What is needed =>
Whenever a line in the material below includes "black", copy that line.

Supplied data =>
<<<<
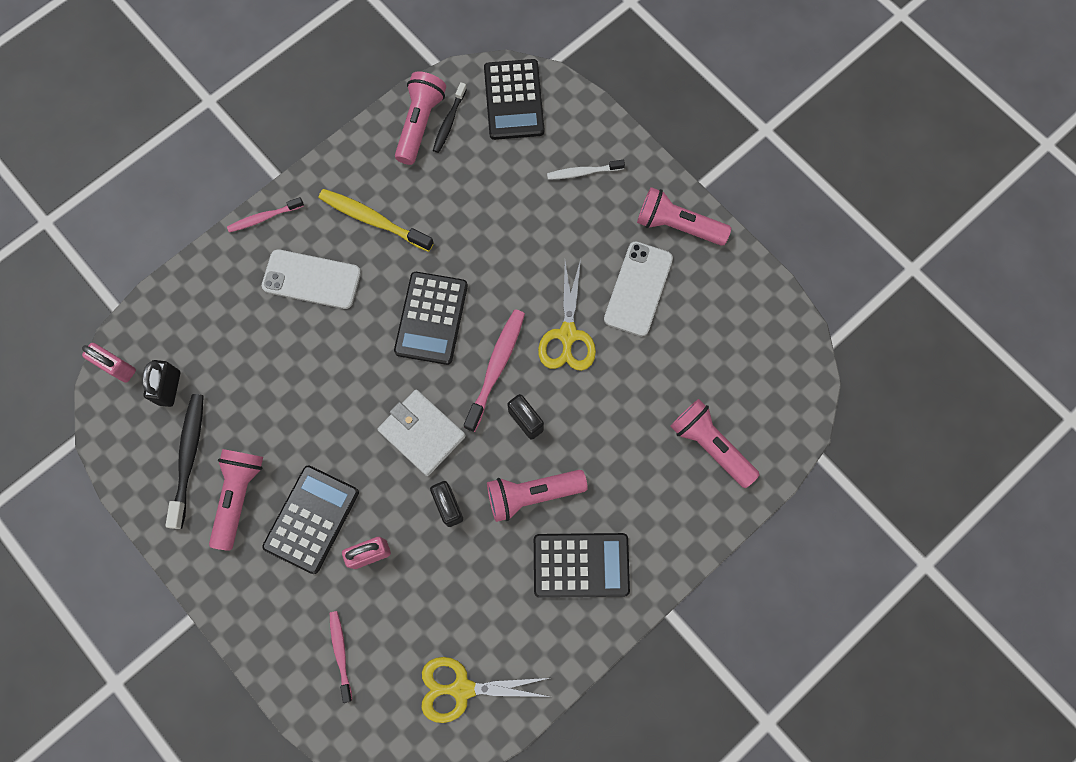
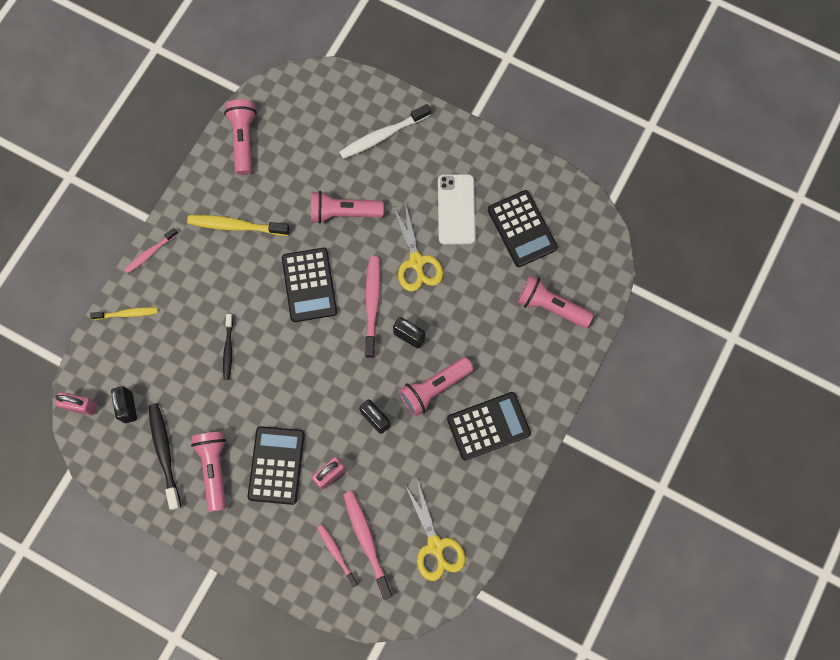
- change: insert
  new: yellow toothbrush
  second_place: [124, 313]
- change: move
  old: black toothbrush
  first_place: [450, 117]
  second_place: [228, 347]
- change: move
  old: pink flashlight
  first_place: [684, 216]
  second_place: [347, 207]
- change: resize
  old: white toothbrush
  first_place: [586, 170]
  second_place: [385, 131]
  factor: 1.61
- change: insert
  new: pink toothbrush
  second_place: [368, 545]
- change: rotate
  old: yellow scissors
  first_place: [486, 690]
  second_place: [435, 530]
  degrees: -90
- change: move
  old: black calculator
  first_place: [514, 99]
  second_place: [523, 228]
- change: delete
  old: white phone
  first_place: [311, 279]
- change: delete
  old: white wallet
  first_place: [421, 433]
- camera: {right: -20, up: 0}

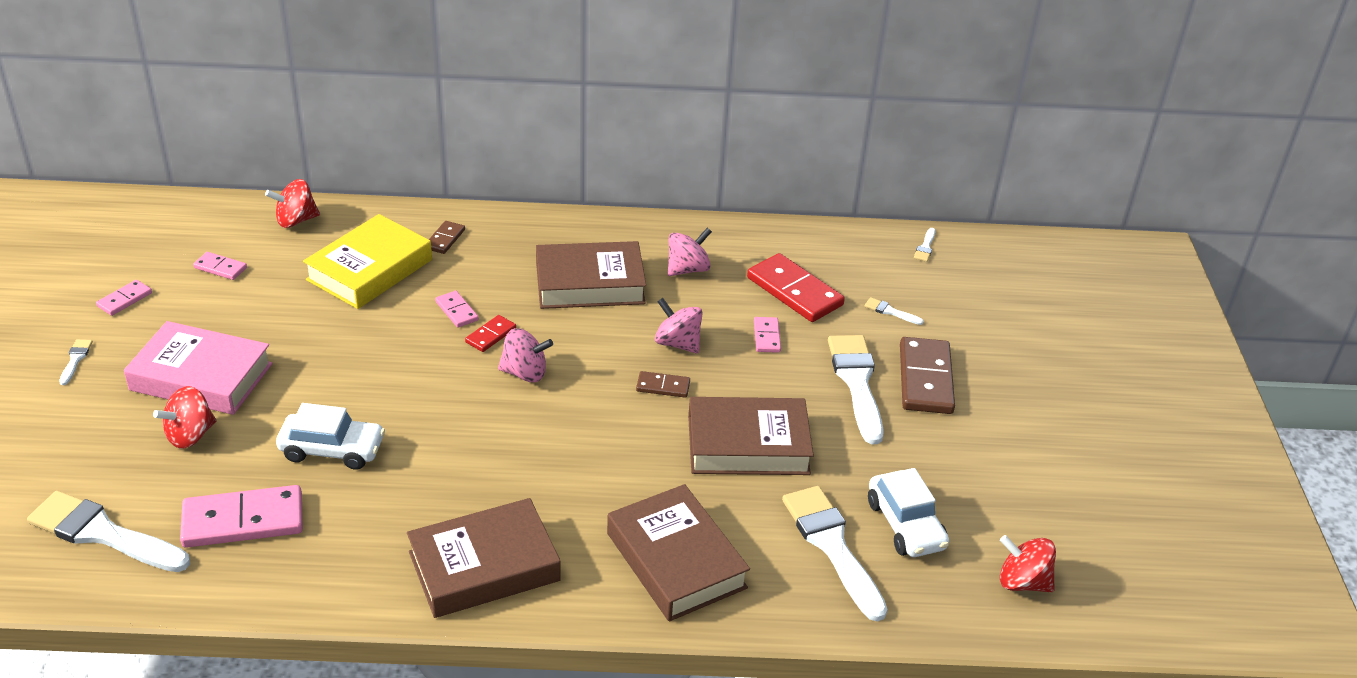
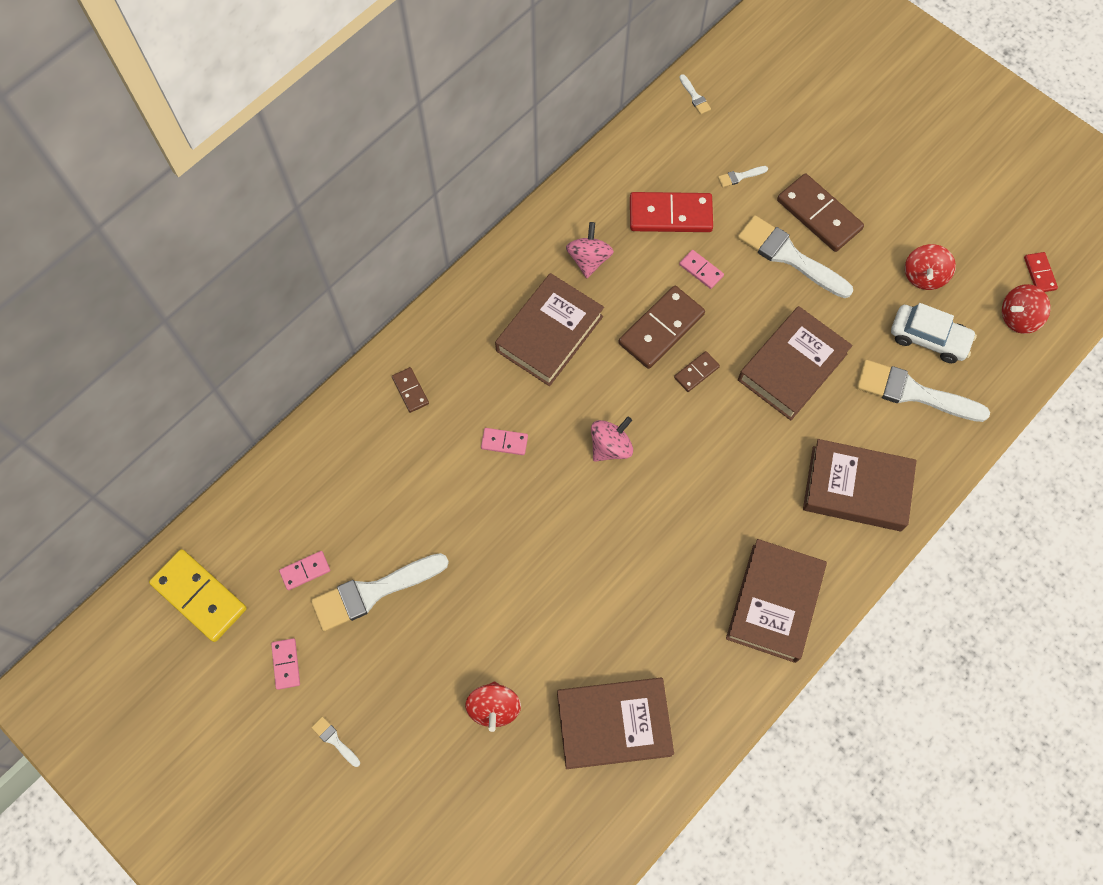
- change: insert
  new: yellow domino
  second_place: [198, 595]
- change: move
  old: white brush
  first_place: [108, 531]
  second_place: [380, 592]
- change: replace
  old: pink domino
  new: brown book
  first_place: [241, 516]
  second_place: [615, 723]
- change: replace
  old: pink spinning top
  new: brown domino
  first_place: [679, 326]
  second_place: [661, 327]
- change: move
  old: red spinning top
  first_place: [292, 203]
  second_place: [930, 267]
- change: move
  old: red domino
  first_place: [490, 333]
  second_place: [1041, 272]
- change: delete
  old: pink book
  first_place: [198, 368]
- change: delete
  old: white car
  first_place: [330, 436]
- change: delete
  old: yellow book
  first_place: [367, 261]
- camera: {right: -45, up: 30}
>>>>
Result =>
  old: black toothbrush
  old: black calculator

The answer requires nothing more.